Your assignment: From the data below, return the exact lines starting at the line containing "(538, 244) = (767, 96): black" and ending at the line containing "(475, 319) = (286, 512): none -> blue drum", both included, and nothing else.
======== Input
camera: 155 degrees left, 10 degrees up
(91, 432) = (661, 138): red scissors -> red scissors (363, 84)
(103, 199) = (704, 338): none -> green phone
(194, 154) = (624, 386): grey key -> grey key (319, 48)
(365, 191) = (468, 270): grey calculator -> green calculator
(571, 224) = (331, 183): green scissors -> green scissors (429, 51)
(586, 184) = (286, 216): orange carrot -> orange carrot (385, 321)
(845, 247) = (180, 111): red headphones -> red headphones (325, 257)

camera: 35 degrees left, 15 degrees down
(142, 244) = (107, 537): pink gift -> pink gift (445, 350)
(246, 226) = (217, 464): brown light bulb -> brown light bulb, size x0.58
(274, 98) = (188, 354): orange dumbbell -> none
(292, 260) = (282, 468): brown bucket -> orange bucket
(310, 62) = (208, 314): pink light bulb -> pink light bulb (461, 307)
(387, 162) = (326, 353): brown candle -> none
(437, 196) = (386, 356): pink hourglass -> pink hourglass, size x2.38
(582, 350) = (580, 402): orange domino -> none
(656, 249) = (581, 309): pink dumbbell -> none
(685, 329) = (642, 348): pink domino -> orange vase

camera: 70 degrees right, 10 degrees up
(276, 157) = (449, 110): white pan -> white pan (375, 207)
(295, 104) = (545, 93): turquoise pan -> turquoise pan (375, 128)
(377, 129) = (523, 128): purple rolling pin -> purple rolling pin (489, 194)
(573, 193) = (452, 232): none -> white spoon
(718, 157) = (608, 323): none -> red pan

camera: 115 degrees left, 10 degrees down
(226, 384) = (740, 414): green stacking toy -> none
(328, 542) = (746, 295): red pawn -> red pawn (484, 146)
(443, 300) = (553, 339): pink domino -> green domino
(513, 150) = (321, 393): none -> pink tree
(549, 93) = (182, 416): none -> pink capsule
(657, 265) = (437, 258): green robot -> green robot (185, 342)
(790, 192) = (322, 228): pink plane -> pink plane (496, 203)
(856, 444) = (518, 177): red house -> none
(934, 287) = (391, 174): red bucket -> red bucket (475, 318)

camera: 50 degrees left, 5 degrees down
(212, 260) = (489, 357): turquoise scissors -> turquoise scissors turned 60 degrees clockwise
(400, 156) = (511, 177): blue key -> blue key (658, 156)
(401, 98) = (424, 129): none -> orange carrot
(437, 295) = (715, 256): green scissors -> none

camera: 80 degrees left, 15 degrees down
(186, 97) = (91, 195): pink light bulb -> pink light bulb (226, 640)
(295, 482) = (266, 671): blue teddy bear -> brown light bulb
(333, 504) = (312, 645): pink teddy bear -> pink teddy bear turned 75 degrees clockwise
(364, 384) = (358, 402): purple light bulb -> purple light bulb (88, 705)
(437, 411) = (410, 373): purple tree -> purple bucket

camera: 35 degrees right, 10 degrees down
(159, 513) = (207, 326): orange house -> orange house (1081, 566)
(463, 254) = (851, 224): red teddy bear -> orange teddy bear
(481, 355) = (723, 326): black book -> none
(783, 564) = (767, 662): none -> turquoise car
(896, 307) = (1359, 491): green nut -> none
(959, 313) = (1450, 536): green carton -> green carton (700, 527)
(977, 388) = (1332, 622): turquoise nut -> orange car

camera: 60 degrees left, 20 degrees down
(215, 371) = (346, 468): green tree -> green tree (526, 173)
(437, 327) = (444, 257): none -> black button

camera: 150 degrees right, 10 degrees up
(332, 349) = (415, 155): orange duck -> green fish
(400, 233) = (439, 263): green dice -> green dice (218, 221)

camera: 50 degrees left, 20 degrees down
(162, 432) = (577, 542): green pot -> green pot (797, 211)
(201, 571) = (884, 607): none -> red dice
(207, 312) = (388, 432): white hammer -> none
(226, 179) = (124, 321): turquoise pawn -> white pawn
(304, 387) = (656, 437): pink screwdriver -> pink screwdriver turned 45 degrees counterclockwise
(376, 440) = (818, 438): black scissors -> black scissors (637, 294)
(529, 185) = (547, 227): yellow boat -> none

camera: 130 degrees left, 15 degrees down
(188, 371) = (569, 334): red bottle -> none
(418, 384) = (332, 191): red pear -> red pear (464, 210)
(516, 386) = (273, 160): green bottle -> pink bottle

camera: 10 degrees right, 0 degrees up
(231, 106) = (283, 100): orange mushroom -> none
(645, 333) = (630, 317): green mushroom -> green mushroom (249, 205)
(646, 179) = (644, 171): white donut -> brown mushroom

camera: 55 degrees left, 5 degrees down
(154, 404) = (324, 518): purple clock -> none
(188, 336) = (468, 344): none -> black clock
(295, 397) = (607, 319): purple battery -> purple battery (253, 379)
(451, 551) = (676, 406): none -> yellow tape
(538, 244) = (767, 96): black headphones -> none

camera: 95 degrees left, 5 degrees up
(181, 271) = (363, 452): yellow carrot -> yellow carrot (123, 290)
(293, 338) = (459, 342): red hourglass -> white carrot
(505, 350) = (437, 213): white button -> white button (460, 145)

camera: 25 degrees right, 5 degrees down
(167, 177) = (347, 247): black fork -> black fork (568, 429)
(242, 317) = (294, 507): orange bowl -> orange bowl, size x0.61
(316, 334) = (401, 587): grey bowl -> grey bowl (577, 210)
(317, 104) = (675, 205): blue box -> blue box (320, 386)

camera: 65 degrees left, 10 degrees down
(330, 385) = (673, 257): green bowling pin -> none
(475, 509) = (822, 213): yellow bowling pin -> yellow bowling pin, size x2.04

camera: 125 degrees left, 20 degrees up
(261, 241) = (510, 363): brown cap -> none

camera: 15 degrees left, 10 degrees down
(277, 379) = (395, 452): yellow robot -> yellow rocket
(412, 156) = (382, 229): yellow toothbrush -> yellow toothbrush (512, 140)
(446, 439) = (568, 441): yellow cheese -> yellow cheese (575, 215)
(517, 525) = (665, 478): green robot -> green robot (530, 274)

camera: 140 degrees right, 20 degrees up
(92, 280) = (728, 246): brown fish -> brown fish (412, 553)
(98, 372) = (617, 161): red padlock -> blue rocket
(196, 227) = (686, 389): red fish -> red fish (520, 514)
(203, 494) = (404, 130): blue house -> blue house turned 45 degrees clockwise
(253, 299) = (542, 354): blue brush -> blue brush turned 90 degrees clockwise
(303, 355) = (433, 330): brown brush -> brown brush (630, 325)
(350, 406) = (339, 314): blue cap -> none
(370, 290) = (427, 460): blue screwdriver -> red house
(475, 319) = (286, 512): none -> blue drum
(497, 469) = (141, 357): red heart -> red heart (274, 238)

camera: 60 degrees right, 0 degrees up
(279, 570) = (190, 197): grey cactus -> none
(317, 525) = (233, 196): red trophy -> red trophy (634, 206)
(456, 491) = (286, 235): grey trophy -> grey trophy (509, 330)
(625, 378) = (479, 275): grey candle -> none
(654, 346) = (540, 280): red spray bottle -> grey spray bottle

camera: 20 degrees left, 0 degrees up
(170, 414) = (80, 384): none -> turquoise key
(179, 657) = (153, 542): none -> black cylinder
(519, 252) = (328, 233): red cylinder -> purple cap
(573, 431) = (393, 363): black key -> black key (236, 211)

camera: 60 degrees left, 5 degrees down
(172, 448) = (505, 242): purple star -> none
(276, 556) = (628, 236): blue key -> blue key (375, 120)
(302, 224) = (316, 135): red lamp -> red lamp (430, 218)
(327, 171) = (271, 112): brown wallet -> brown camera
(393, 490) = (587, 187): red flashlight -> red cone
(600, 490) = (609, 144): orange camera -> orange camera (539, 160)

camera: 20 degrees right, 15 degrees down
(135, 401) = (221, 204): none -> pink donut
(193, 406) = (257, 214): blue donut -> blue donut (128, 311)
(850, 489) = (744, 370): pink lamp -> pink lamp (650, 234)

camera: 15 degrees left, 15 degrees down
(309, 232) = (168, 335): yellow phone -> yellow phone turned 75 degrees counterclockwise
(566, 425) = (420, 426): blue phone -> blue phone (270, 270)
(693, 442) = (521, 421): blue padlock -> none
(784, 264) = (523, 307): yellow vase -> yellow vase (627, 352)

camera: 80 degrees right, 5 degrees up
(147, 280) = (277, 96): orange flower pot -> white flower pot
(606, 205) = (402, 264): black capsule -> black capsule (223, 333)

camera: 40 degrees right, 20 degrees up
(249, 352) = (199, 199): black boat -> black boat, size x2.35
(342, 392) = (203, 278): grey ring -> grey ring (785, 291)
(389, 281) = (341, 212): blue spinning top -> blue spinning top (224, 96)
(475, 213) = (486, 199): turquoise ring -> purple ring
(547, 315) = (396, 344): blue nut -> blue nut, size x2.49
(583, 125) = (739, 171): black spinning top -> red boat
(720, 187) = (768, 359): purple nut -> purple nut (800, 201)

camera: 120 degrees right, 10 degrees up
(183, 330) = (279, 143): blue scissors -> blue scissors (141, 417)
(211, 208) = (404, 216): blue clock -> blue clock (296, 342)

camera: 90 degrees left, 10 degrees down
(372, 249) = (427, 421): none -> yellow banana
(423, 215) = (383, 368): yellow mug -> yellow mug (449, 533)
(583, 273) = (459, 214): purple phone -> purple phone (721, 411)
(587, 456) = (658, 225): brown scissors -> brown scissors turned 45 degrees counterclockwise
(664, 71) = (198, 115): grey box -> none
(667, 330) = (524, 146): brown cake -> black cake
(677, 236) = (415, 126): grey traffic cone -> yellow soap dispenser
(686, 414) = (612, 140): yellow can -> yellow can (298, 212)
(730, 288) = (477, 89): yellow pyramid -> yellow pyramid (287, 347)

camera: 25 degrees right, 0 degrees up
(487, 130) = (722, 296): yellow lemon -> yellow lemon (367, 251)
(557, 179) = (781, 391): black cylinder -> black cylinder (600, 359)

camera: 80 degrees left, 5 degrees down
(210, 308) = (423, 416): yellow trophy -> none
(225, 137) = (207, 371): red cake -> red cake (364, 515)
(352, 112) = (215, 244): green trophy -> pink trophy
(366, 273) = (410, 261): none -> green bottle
================
Response below:
(538, 244) = (767, 96): black headphones -> none

camera: 95 degrees left, 5 degrees up
(181, 271) = (363, 452): yellow carrot -> yellow carrot (123, 290)
(293, 338) = (459, 342): red hourglass -> white carrot
(505, 350) = (437, 213): white button -> white button (460, 145)

camera: 25 degrees right, 5 degrees down
(167, 177) = (347, 247): black fork -> black fork (568, 429)
(242, 317) = (294, 507): orange bowl -> orange bowl, size x0.61
(316, 334) = (401, 587): grey bowl -> grey bowl (577, 210)
(317, 104) = (675, 205): blue box -> blue box (320, 386)

camera: 65 degrees left, 10 degrees down
(330, 385) = (673, 257): green bowling pin -> none
(475, 509) = (822, 213): yellow bowling pin -> yellow bowling pin, size x2.04

camera: 125 degrees left, 20 degrees up
(261, 241) = (510, 363): brown cap -> none

camera: 15 degrees left, 10 degrees down
(277, 379) = (395, 452): yellow robot -> yellow rocket
(412, 156) = (382, 229): yellow toothbrush -> yellow toothbrush (512, 140)
(446, 439) = (568, 441): yellow cheese -> yellow cheese (575, 215)
(517, 525) = (665, 478): green robot -> green robot (530, 274)

camera: 140 degrees right, 20 degrees up
(92, 280) = (728, 246): brown fish -> brown fish (412, 553)
(98, 372) = (617, 161): red padlock -> blue rocket
(196, 227) = (686, 389): red fish -> red fish (520, 514)
(203, 494) = (404, 130): blue house -> blue house turned 45 degrees clockwise
(253, 299) = (542, 354): blue brush -> blue brush turned 90 degrees clockwise
(303, 355) = (433, 330): brown brush -> brown brush (630, 325)
(350, 406) = (339, 314): blue cap -> none
(370, 290) = (427, 460): blue screwdriver -> red house
(475, 319) = (286, 512): none -> blue drum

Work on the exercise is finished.